→ **Aim of the exercise**: All the lines below need to be output exactly, apart from any images.

********

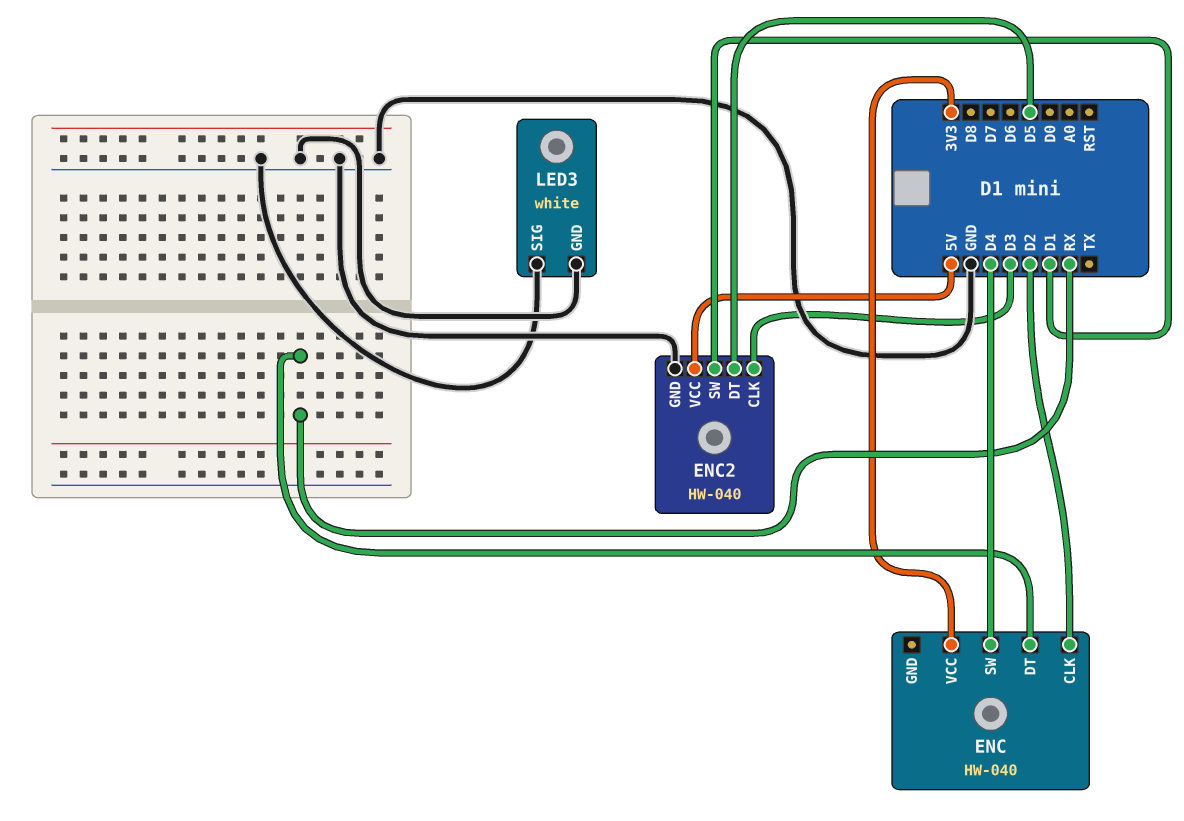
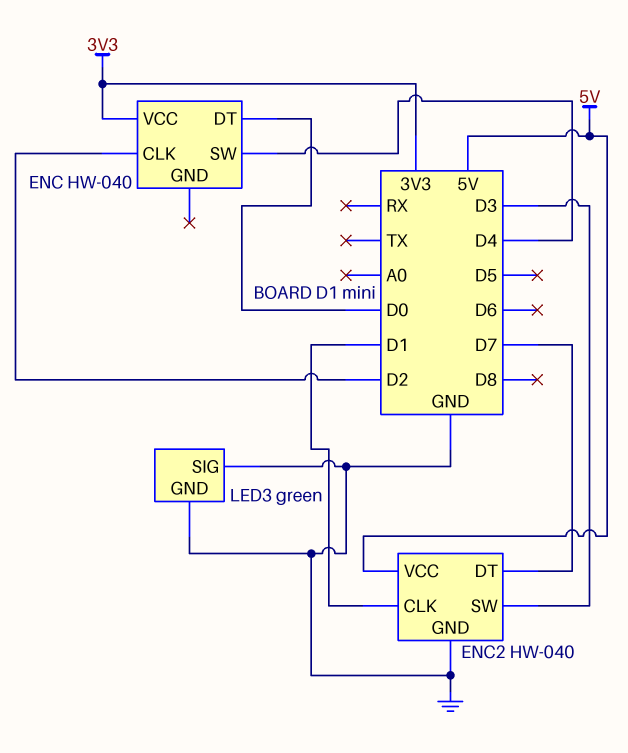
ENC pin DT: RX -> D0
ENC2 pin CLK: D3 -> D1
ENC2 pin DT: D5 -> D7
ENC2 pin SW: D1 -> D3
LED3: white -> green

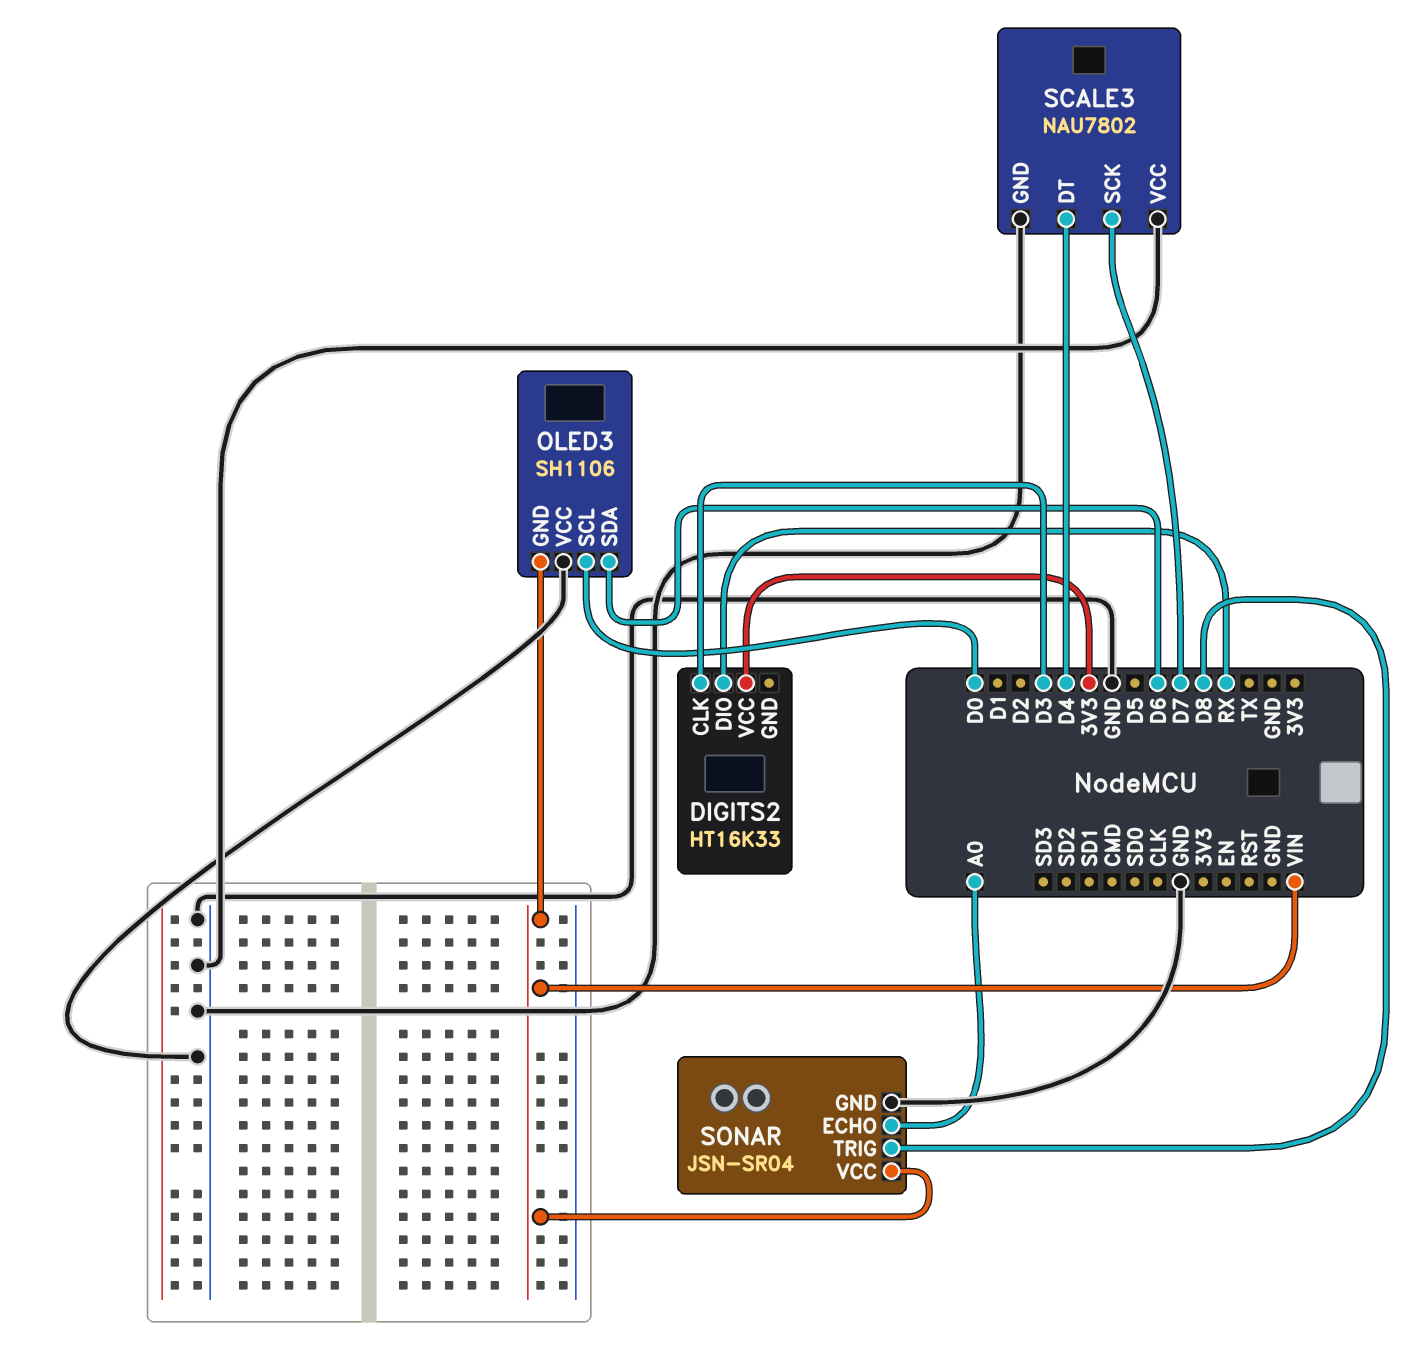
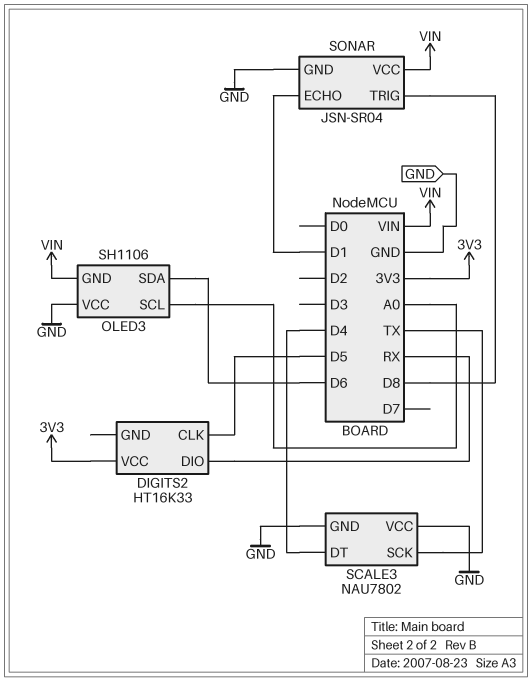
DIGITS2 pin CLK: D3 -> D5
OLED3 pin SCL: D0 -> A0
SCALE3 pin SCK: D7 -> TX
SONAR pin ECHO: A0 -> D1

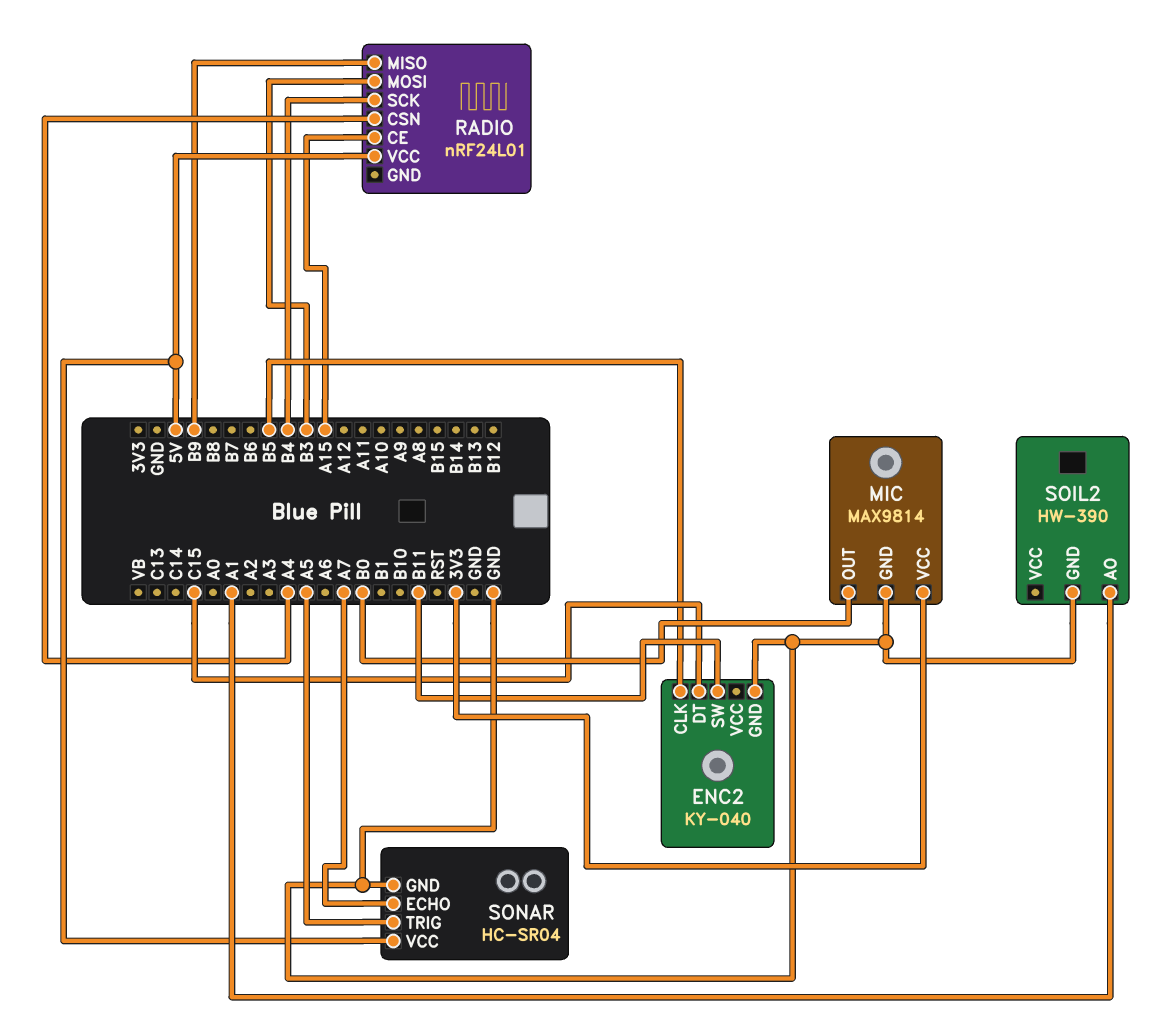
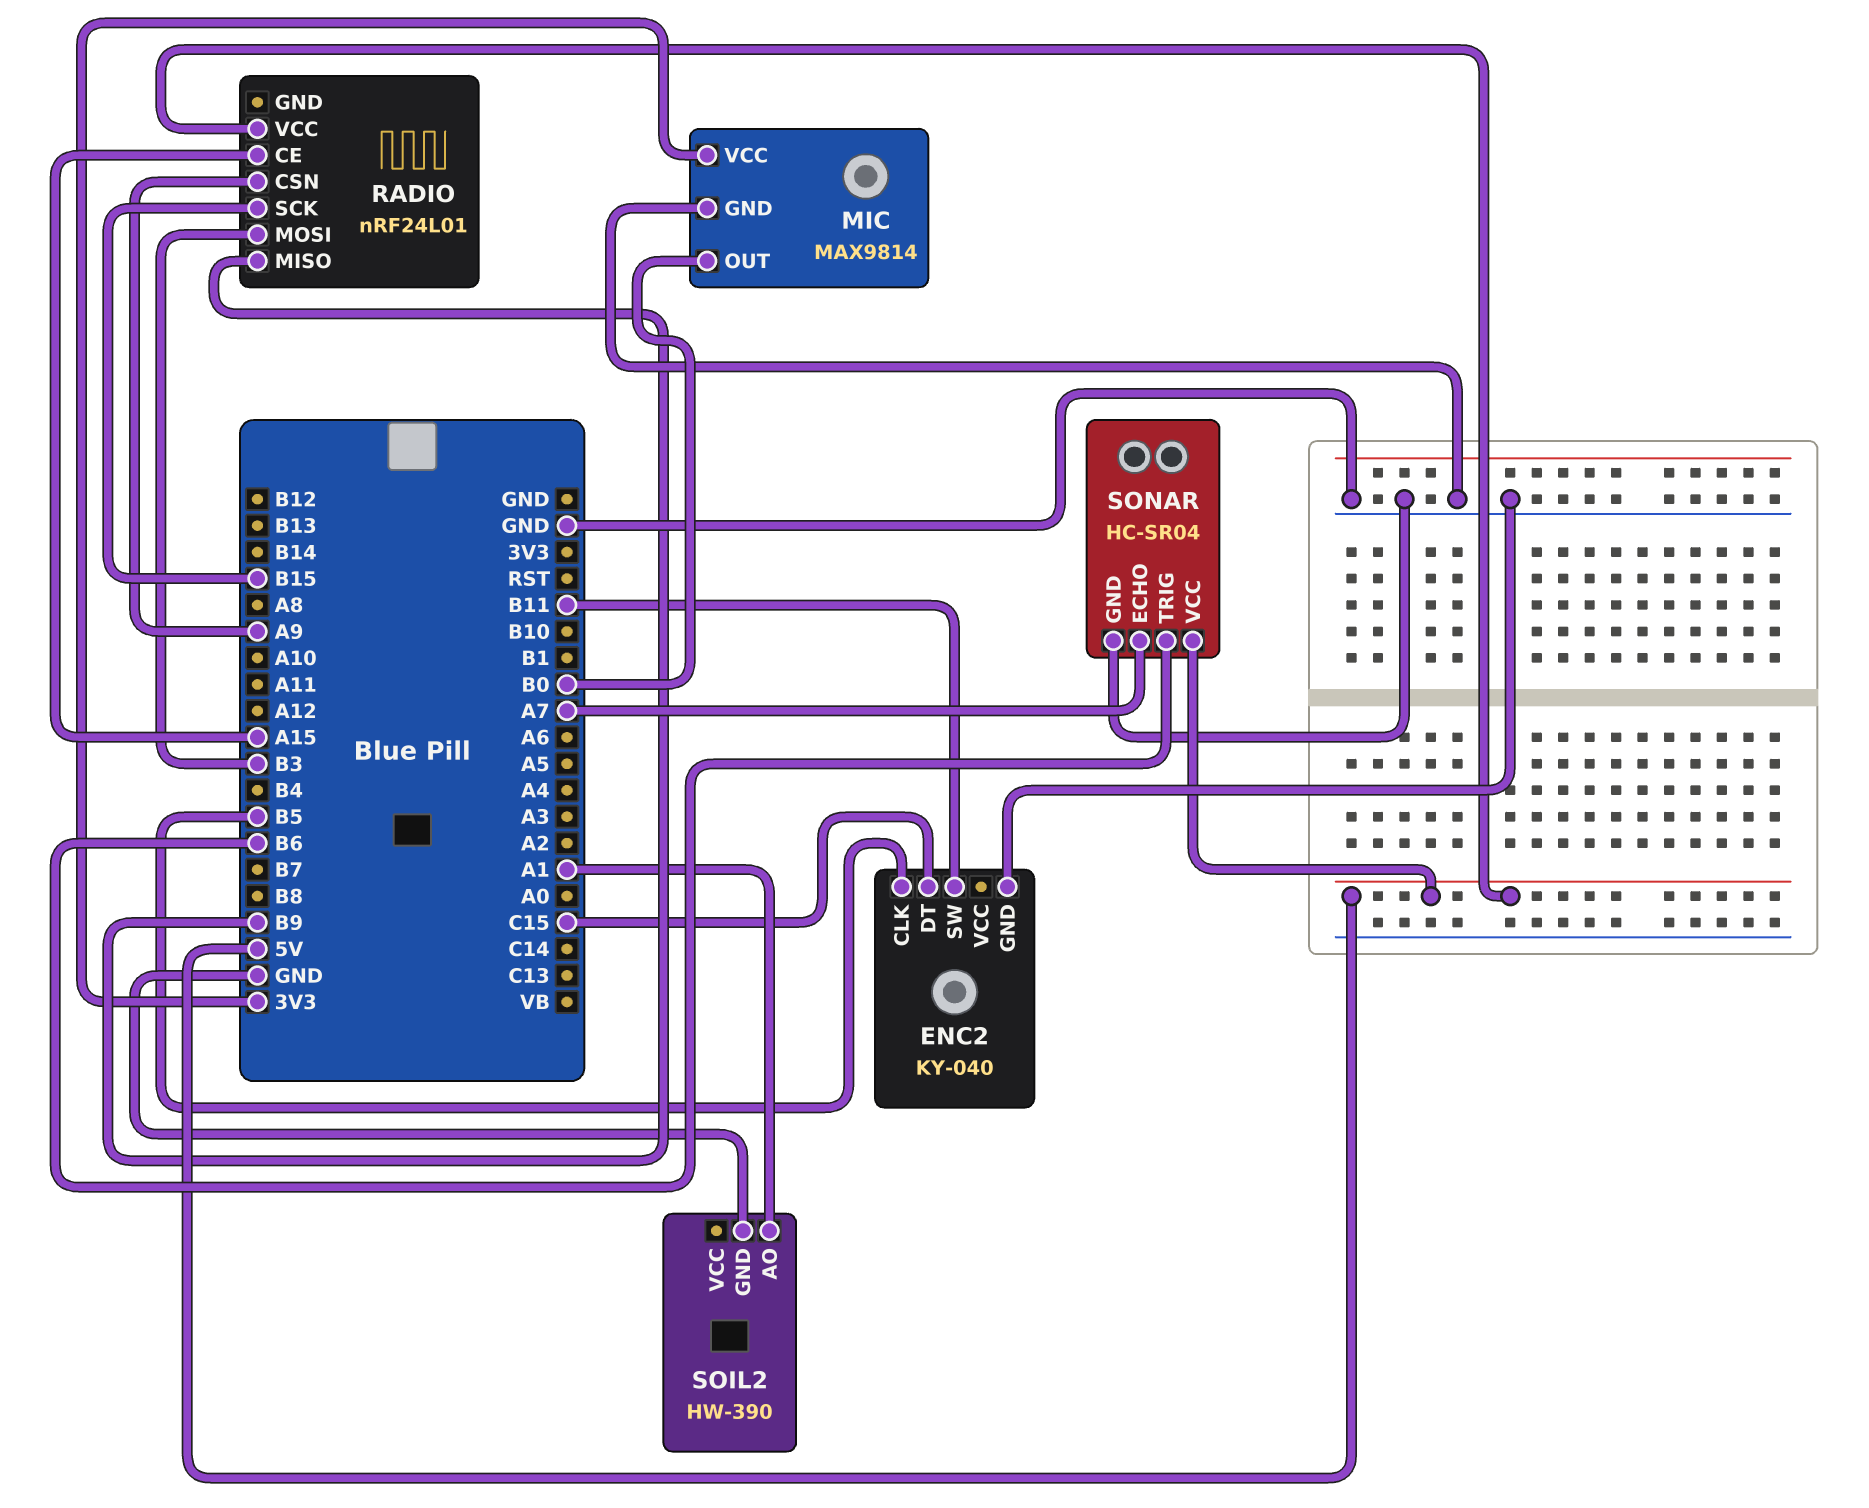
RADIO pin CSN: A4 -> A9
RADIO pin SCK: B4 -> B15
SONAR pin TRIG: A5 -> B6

********

→ **Answer section**:
ENC pin DT: RX -> D0
ENC2 pin CLK: D3 -> D1
ENC2 pin DT: D5 -> D7
ENC2 pin SW: D1 -> D3
LED3: white -> green

DIGITS2 pin CLK: D3 -> D5
OLED3 pin SCL: D0 -> A0
SCALE3 pin SCK: D7 -> TX
SONAR pin ECHO: A0 -> D1

RADIO pin CSN: A4 -> A9
RADIO pin SCK: B4 -> B15
SONAR pin TRIG: A5 -> B6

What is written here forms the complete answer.